___ DATASET RECORDS ___

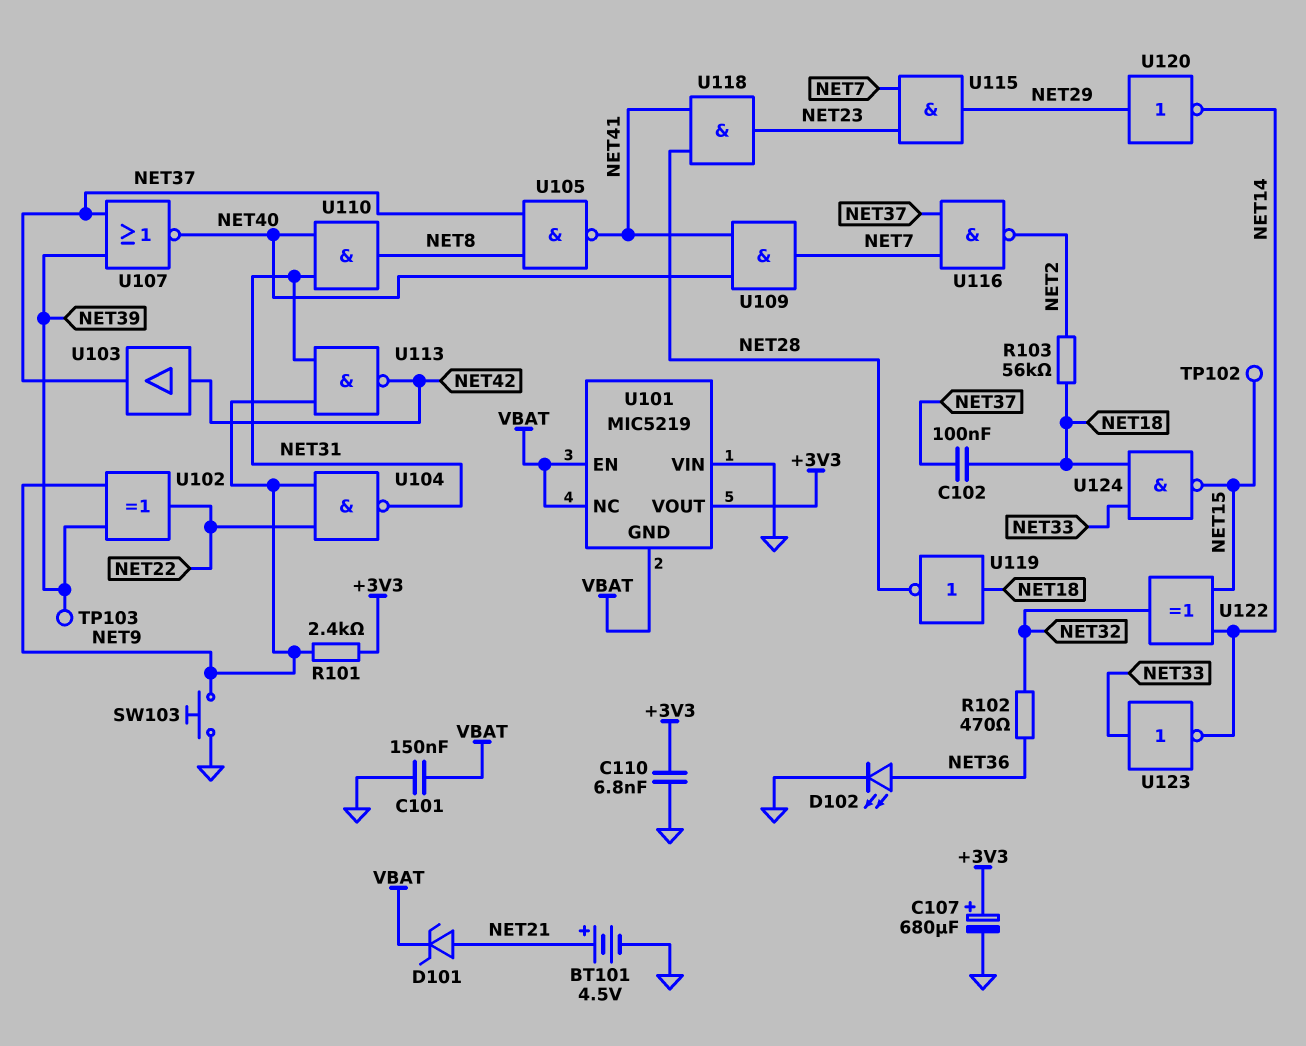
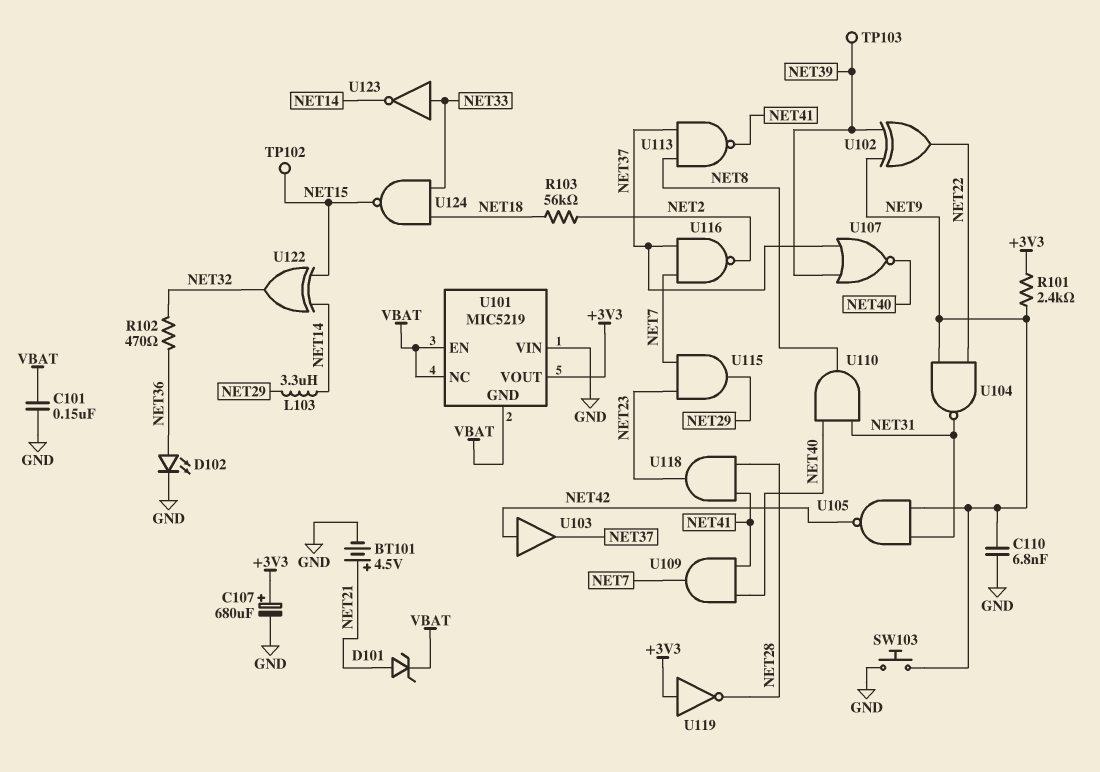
C102: 100nF (NET18, NET37) -> none
C110: 6.8nF (+3V3, GND) -> 6.8nF (GND, NET9)
L103: none -> 3.3uH (NET14, NET29)
U105: NAND (in NET8, in NET37, out NET41) -> NAND (in NET9, in NET31, out NET42)
U113: NAND (in NET9, in NET31, out NET42) -> NAND (in NET8, in NET37, out NET41)
U119: NOT (in NET18, out NET28) -> NOT (in +3V3, out NET28)
U120: NOT (in NET29, out NET14) -> none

___

[EXERCISE INSTRUCTIONS]
What number of lines in the records hold the word "NAND"? Reply with that number alone.

[EXERCISE SOLUTION]
2